**BRIEF**
Pictures in the listing do not belong in the copy, which should repeat exactly the lines from the one holding "yellow line: (835, 552)" through the last line.

BEGIN DATA

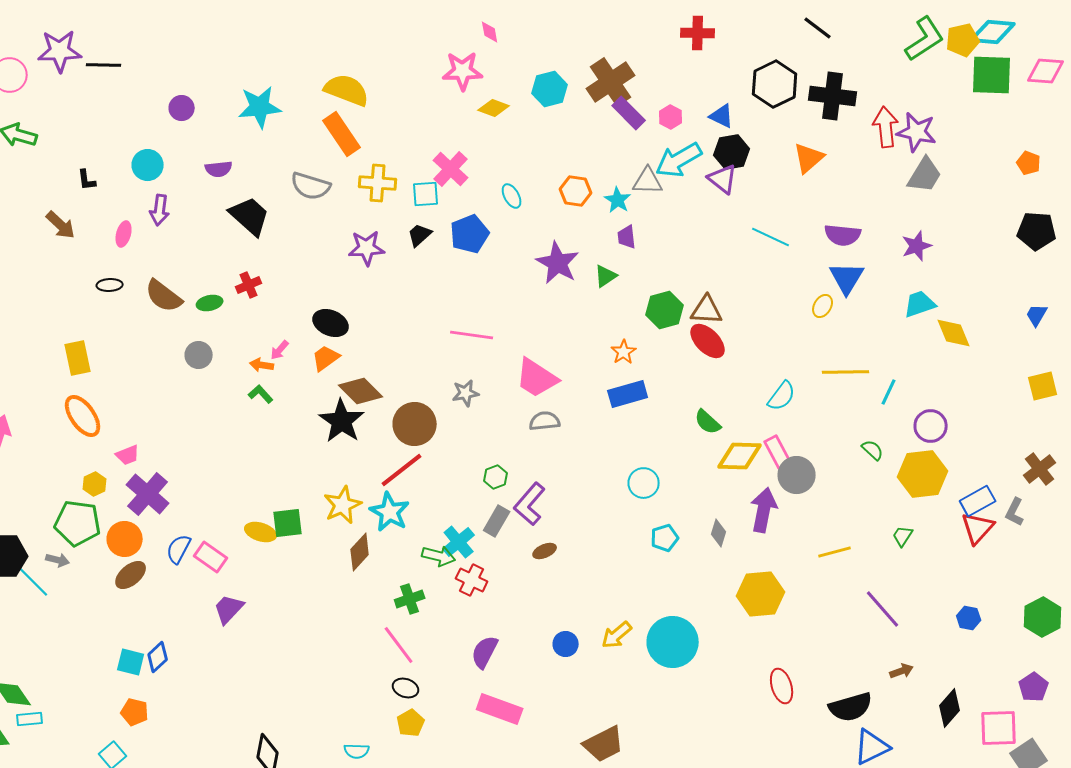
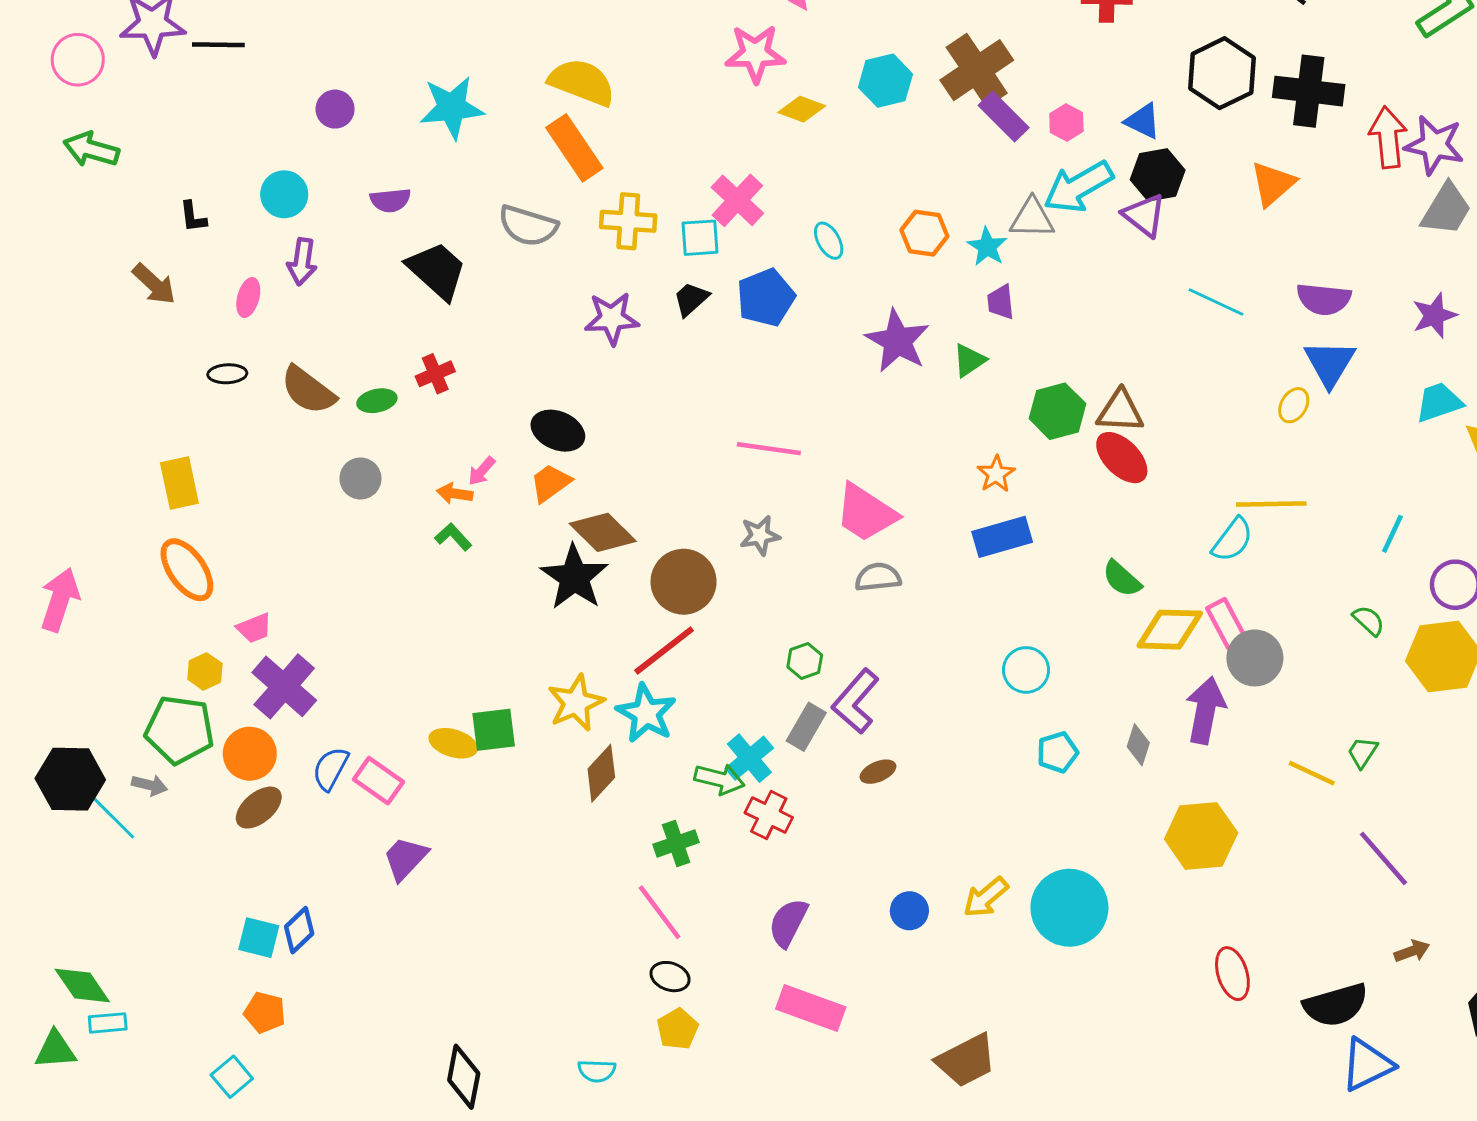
yellow line: (846, 372) -> (1271, 504), moved
green trapezoid: (903, 536) -> (1363, 752), moved
yellow line: (835, 552) -> (1312, 773), turned 40

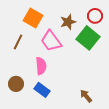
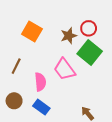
red circle: (95, 16) -> (89, 28), moved
pink trapezoid: (51, 41) -> (64, 69), moved
brown line: (18, 42) -> (16, 66), moved

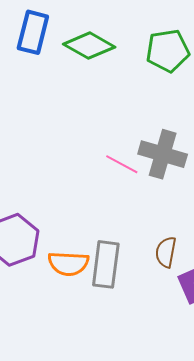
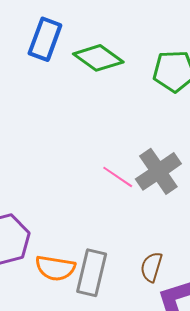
gray cross: (163, 154) -> (158, 171), turned 33

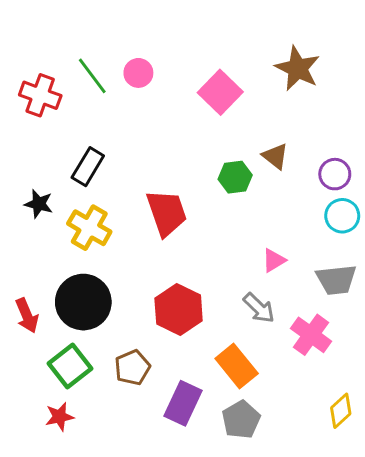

END DATA

**TASK RESPONSE**
yellow line: (835, 552) -> (1312, 773), turned 40

red circle: (95, 16) -> (89, 28), moved
pink trapezoid: (51, 41) -> (64, 69), moved
brown line: (18, 42) -> (16, 66), moved

gray cross: (163, 154) -> (158, 171), turned 33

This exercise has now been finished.